HOW TO COMPLETE THIS TASK
Here are some records; copy every line that holds the word "arrow".

EXERCISE MATERIALS
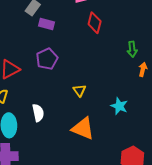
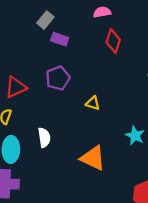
yellow triangle: (79, 90) -> (93, 103), moved, turned -40

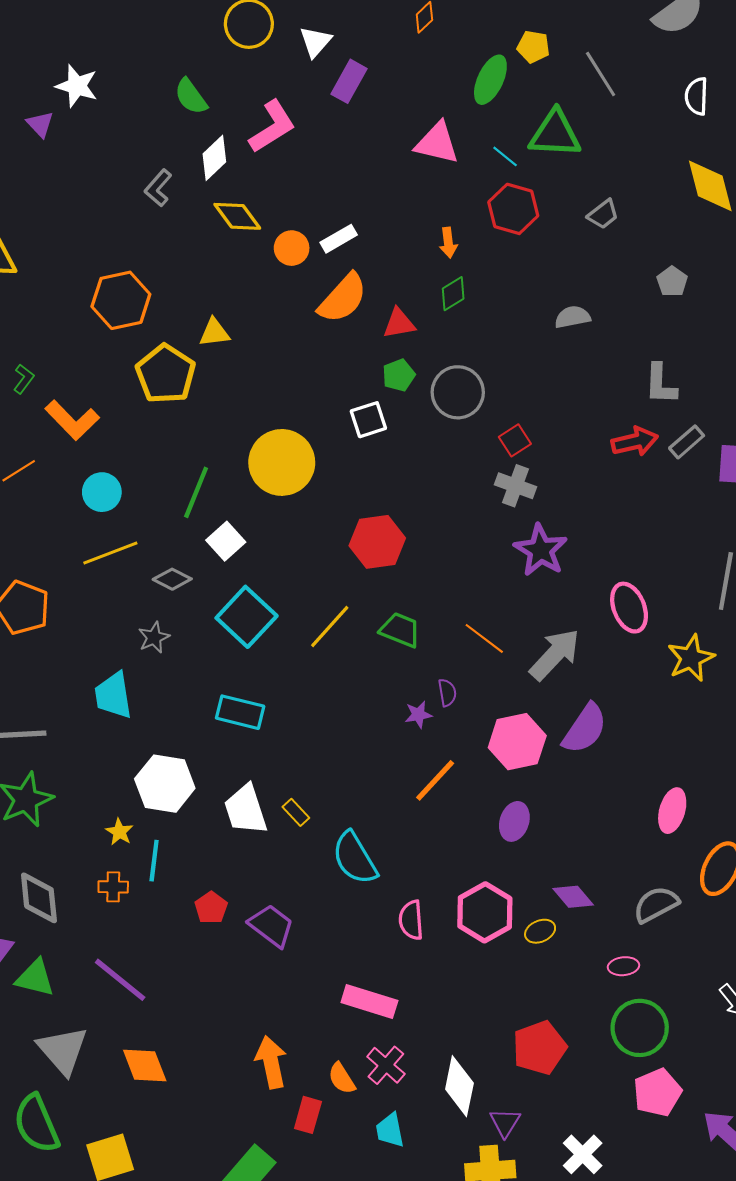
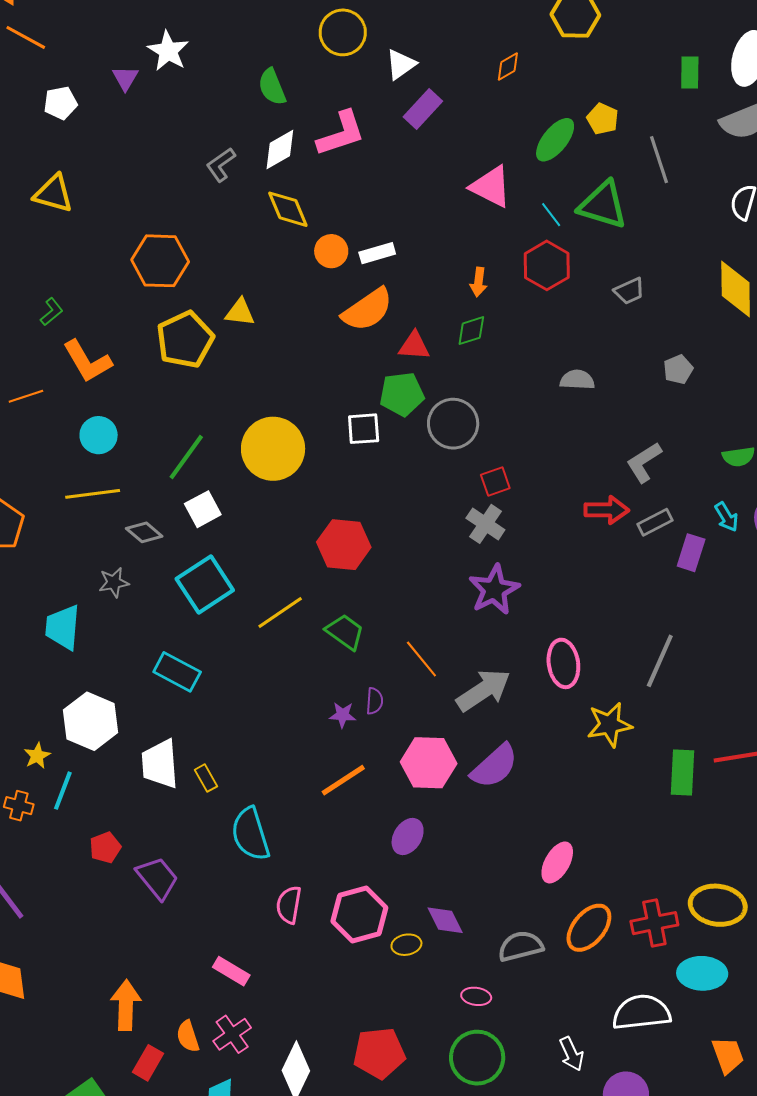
green pentagon: (399, 375) -> (402, 394), size x1.4
gray L-shape: (661, 384) -> (644, 462), turned 42
pink rectangle: (369, 1002) -> (231, 971), size x0.7

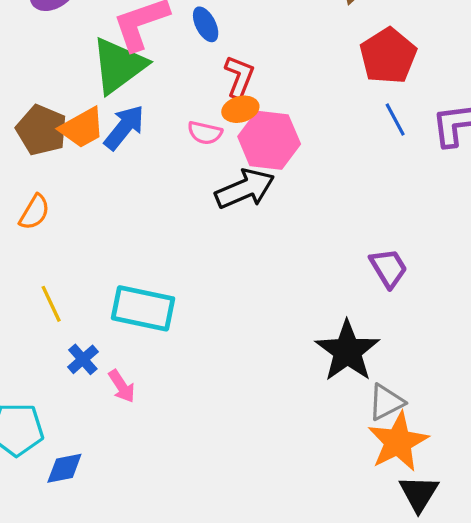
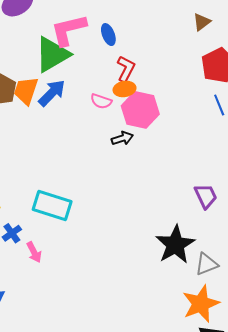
orange trapezoid: (82, 128) -> (26, 91), turned 132
black arrow: (245, 189) -> (122, 138), size x0.6
gray triangle: (386, 402) -> (206, 264), moved

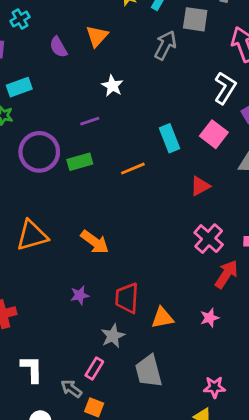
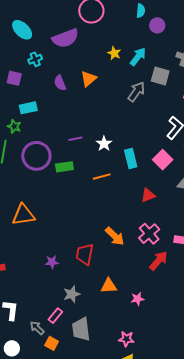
white star: (112, 86) -> (104, 144), moved
orange arrow: (95, 242) -> (115, 236), moved
red trapezoid: (127, 298) -> (85, 254), moved
pink star: (210, 318) -> (138, 299), moved
gray trapezoid: (149, 371) -> (81, 329), moved
pink star: (214, 387) -> (126, 339), moved

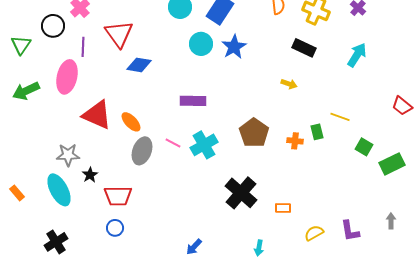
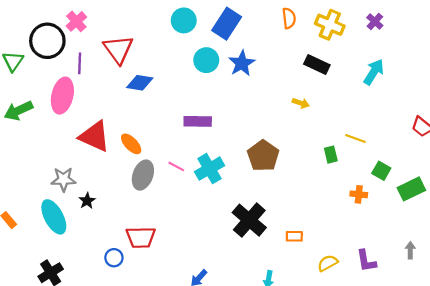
black circle: (53, 26) -> (47, 41), size x1.4
orange cross: (295, 141) -> (359, 194), moved
red trapezoid: (118, 196) -> (141, 237), moved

YOUR SOLUTION
black arrow: (245, 189) -> (122, 138), size x0.6
orange arrow: (95, 242) -> (115, 236), moved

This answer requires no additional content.